[Items drawn from a dataset]
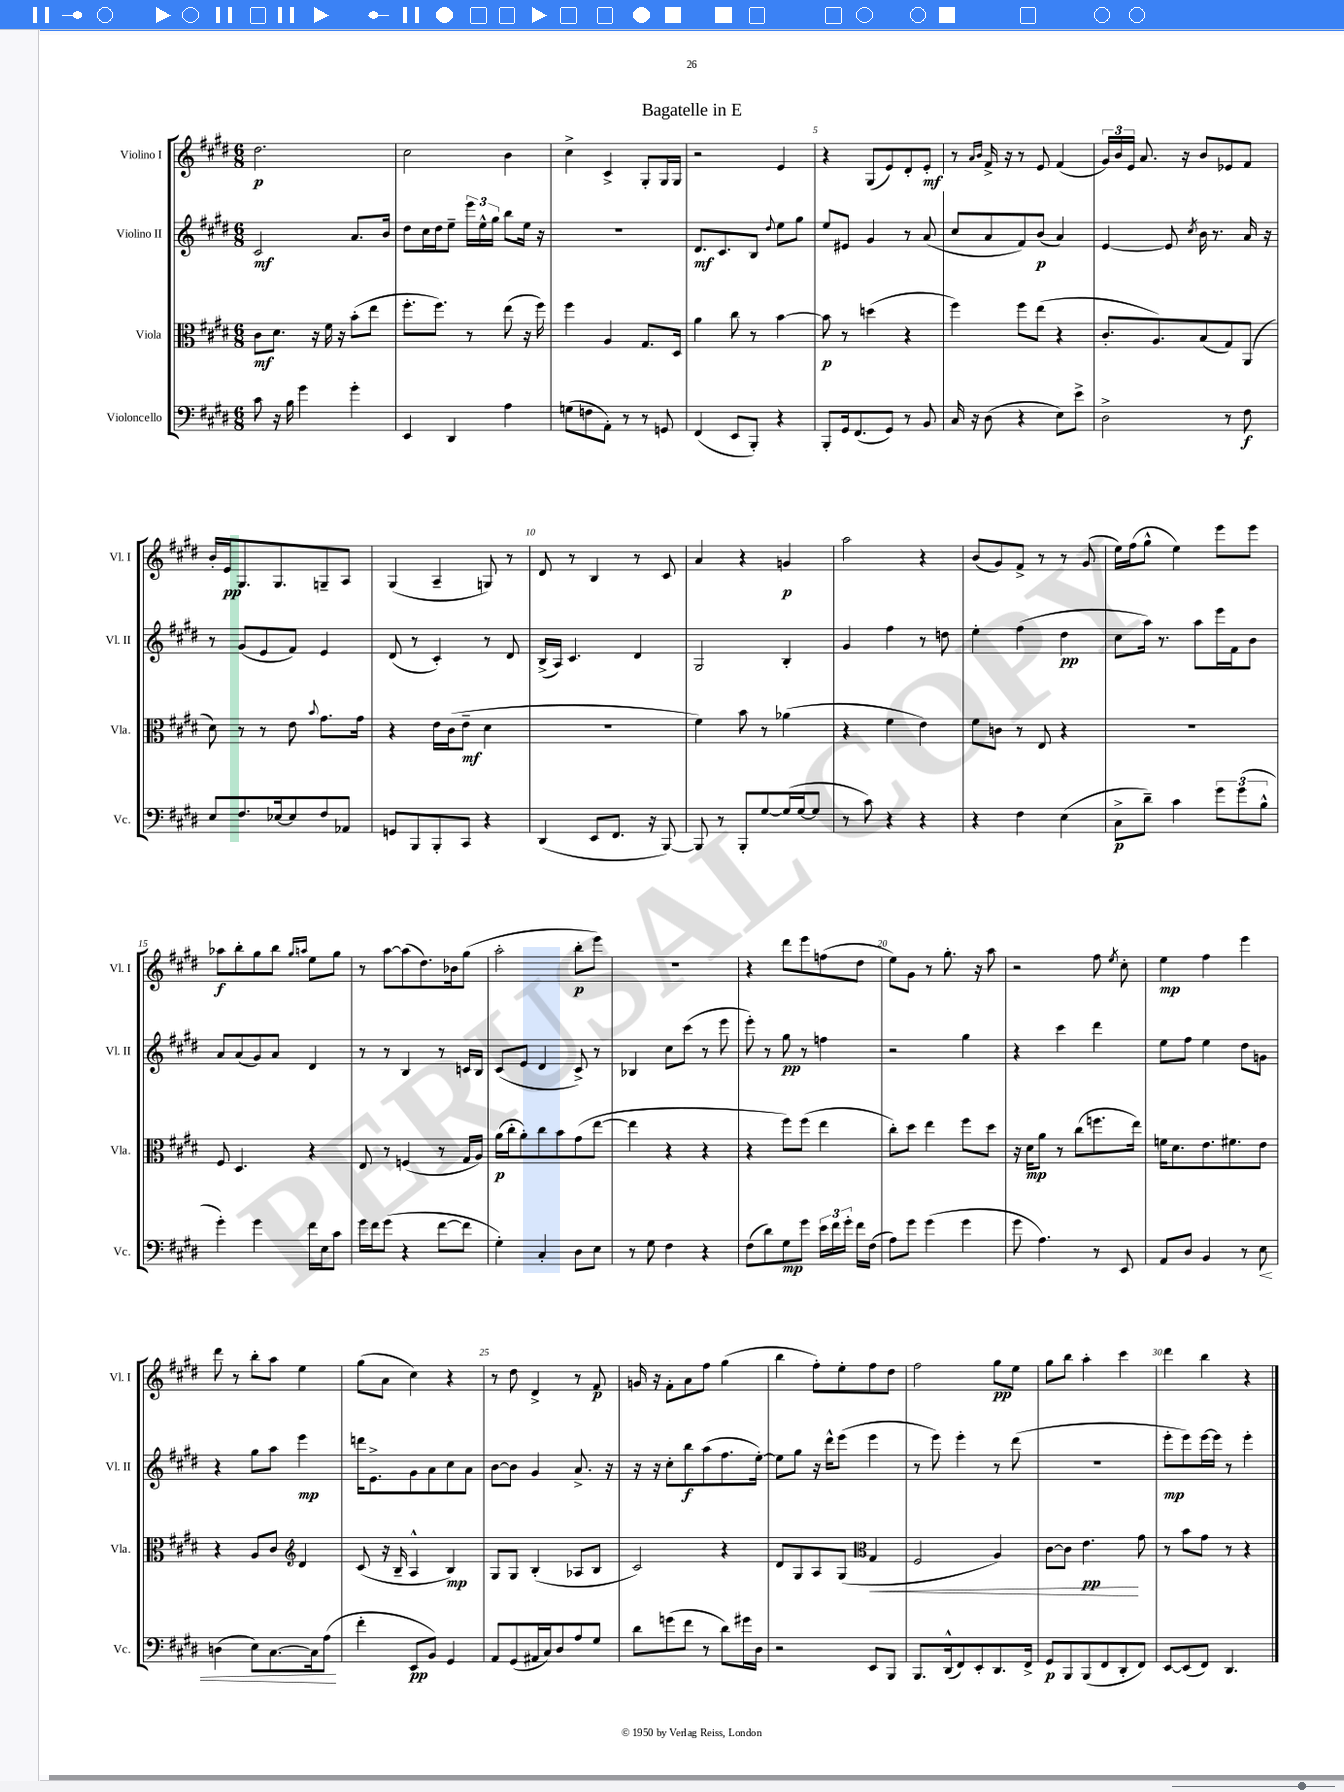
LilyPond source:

\header { title = "Bagatelle in E" }
<<
\new StaffGroup <<
\new Staff = "s0" \with { instrumentName = "Violino I" shortInstrumentName = "Vl. I" } {
    \clef treble \key e \major \numericTimeSignature \time 6/8
    \autoBeamOff dis''2.\p |
    cis''2 b'4 |
    cis''4-> cis'4-> gis8[-. gis16 gis16] |
    r2 e'4 |
    r4 gis8[( e'8) dis'8-. e'8]-.\mf |
    r8 \grace { a'16[ b'16] } fis'16-> r16 r8 e'8 fis'4( |
    \tuplet 3/2 { gis'16[) b'16 e'16] } a'8. r16 b'8[ ees'8 fis'8] |
    b'16[-. e'16\pp gis8. gis8. g8-- a8] |
    gis4( a4-- g8) r8 |
    dis'8 r8 b4 r8 cis'8 |
    a'4 r4 g'4\p |
    a''2 r4 |
    b'8[( gis'8) fis'8]-> r8 r8 gis'8( |
    e''16[) fis''16( gis''8]-^ e''4) e'''8[ e'''8] |
    aes''8[\f b''8-. gis''8 b''8] \grace { gis''16[ a''16] } e''8[ gis''8] |
    r8 a''8[~ a''8( dis''8.) bes'16 gis''8]( |
    a''2-. b''8[-.\p e'''8]) |
    R2. |
    r4 dis'''8[ e'''8 f''8( dis''8] |
    e''8[) gis'8] r8 gis''8.-. r16 a''8 |
    r2 fis''8 \acciaccatura { e''8 } cis''8-. |
    e''4\mp fis''4 e'''4 |
    dis'''8 r8 b''8[-. a''8] e''4 |
    gis''8[( a'8] cis''4) r4 |
    r8 dis''8 dis'4-> r8 fis'8\p |
    g'16 r16 fis'8[-. a'8 fis''8] gis''4( |
    b''4 fis''8[-.) e''8-. fis''8 dis''8] |
    fis''2 gis''8[\pp e''8] |
    gis''8[ b''8] a''4-. cis'''4 |
    dis'''4 b''4 r4 \bar "|." |
}
\new Staff = "s1" \with { instrumentName = "Violino II" shortInstrumentName = "Vl. II" } {
    \clef treble \key e \major \numericTimeSignature \time 6/8
    \autoBeamOff cis'2\mf a'8.[ b'16] |
    dis''8[ cis''16 dis''16 e''8]-- \tuplet 3/2 { e'''16[ e''16-^ gis''16] } b''8[ e''16] r16 |
    R2. |
    dis'8.[\mf cis'8. b8] \appoggiatura { dis''8 } e''8[ gis''8] |
    e''8[ eis'8] gis'4 r8 a'8( |
    cis''8[ a'8 fis'8) b'8]\p( a'4) |
    e'4~ e'8 \acciaccatura { cis''8 } b'16 r8. a'16 r16 |
    r8 gis'8[( e'8 fis'8]) e'4 |
    dis'8( r8 cis'4-.) r8 dis'8 |
    b16[->( a16]) cis'4. dis'4 |
    gis2 b4-. |
    gis'4 fis''4 r8 d''8 |
    e''4-. fis''4( dis''4\pp |
    cis''8[ a''16]) r8. a''8[ e'''16 fis'16 b'8] |
    a'8[ a'8( gis'8) a'8] dis'4 |
    r8 r8 b4 r8 c'16[ b16] |
    cis'8[( e'8] dis'4 cis'8->) r8 |
    bes4 cis''8[ cis'''8]( r8 e'''8 |
    e'''8-.) r8 gis''8\pp r8 f''4 |
    r2 gis''4 |
    r4 cis'''4 dis'''4 |
    e''8[ fis''8] e''4 dis''8[ g'8] |
    r4 gis''8[ a''8] e'''4\mp |
    d'''16[ e'8.-> gis'8 a'8 cis''8 a'8] |
    b'8[~ b'8] gis'4 a'8.-> r16 |
    r16 r16 cis''8[-. b''8\f a''8( fis''8. e''16]~-.) |
    e''8[ gis''8] r16 dis'''16[-^ e'''8]( e'''4 |
    r8 e'''8) e'''4-. r8 dis'''8( |
    R2. |
    e'''8[-.\mp e'''8) e'''16~ e'''16] r8 e'''4-. \bar "|." |
}
\new Staff = "s2" \with { instrumentName = "Viola" shortInstrumentName = "Vla." } {
    \clef alto \key e \major \numericTimeSignature \time 6/8
    \autoBeamOff cis'8[\mf dis'8.] r16 fis'16 r16 b'8[-.( e''8] |
    fis''8.[-. fis''8.]) r8 e''8( r16 fis''16) |
    fis''4 a4 gis8.[ dis16] |
    a'4 cis''8 r8 b'4~ |
    b'8\p r8 d''4( r4 |
    fis''4) fis''8[ e''8]( r4 |
    cis'8.[-. a8.) b8( gis8) a,8]( |
    dis'8) r8 r8 e'8 \appoggiatura { b'8 } gis'8.[ gis'16] |
    r4 e'16[ cis'16( e'8]--\mf dis'4 |
    r2. |
    fis'4) b'8 r8 aes'4( |
    r4 fis'4 e'4) |
    fis'8[ c'8] r8 e8 r4 |
    R2. |
    fis8 dis4. r4 |
    e8 r8 f4( r8 gis16[ a16]) |
    a'16[\p( cis''16-. a'8-.) cis''8 b'8 gis'8( e''8]~ |
    e''4 r4 r4 |
    r4 fis''8[) fis''8]( e''4 |
    cis''8[-.) dis''8] e''4 fis''8[ dis''8] |
    r16 dis'16[\mp a'8] r8 cis''8[( f''8. e''16]) |
    f'16[ dis'8. e'8. fis'8. e'8] |
    r4 a8[ cis'8] \clef treble dis'4 |
    cis'8( r16 b16-- a4-^ b4\mp) |
    gis8[ gis8] b4-.( aes8[ b8] |
    cis'2) r4 |
    dis'8[ gis8 a8 gis8]( \clef alto gis4\< |
    fis2 a4) |
    cis'8[~ cis'8] e'4.\pp\! gis'8 |
    r8 b'8[ gis'8] r8 r4 \bar "|." |
}
\new Staff = "s3" \with { instrumentName = "Violoncello" shortInstrumentName = "Vc." } {
    \clef bass \key e \major \numericTimeSignature \time 6/8
    \autoBeamOff cis'8 r16 b16 gis'4 gis'4-. |
    e,4 dis,4 a4 |
    g8[( f8 a,8]-.) r8 r8 g,8 |
    fis,4( e,8[ b,,8]-.) r4 |
    b,,8[-. gis,16 fis,8.( gis,8]) r8 b,8 |
    cis16 r16 dis8( r4 e8[) e'8]-> |
    dis2-> r8 fis8\f |
    e8[ fis8. ees16~ ees8 fis8 aes,8] |
    g,8[ b,,8 b,,8-. cis,8] r4 |
    dis,4( e,8[ fis,8.] r16 b,,8~) |
    b,,8 r8 b,,8[-. gis8~ gis16( gis16~ gis8] |
    r8 cis'8) r4 r4 |
    r4 fis4 e4( |
    cis8[->\p dis'8]--) cis'4 \tuplet 3/2 { gis'8[ gis'8( b8]-^ } |
    gis'4-.) gis'4 fis'16[ e16 cis'8] |
    gis'16[ fis'16 gis'8]( r4 fis'8[~ fis'8] |
    gis4-.) cis4-. dis8[ e8] |
    r8 gis8 fis4 r4 |
    fis8[( dis'8) gis8\mp gis'8] \tuplet 3/2 { e'16[ fis'16 gis'16]-. } fis'16[ fis16]( |
    a8[) gis'8] gis'4( gis'4 |
    gis'8 a4.) r8 e,8 |
    a,8[ dis8] b,4 r8 e8\< |
    d4( e8[) cis8.~ cis16 a8]\!( |
    fis'4-. e,8[\pp b,8]) gis,4 |
    a,8[ gis,8( ais,16 cis16) dis8 a8 gis8] |
    dis'8[ g'8( fis'8] r8 dis'8[) gis'16 dis16] |
    r2 e,8[ b,,8] |
    b,,8.[ dis,16-^( fis,8) e,8-. dis,8. fis,16]-> |
    gis,8[\p b,,8 b,,8( fis,8 dis,8-. fis,8]) |
    e,8[~ e,8( fis,8]) dis,4. \bar "|." |
}
>>
>>
\layout { \context { \Score \override BarNumber.break-visibility = ##(#f #t #t) barNumberVisibility = #(every-nth-bar-number-visible 5) } }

Requirements. Report every line of the material above that contains the string "acciaccatura".

Reply to the task.
    r2 fis''8 \acciaccatura { e''8 } cis''8-. |
    e'4~ e'8 \acciaccatura { cis''8 } b'16 r8. a'16 r16 |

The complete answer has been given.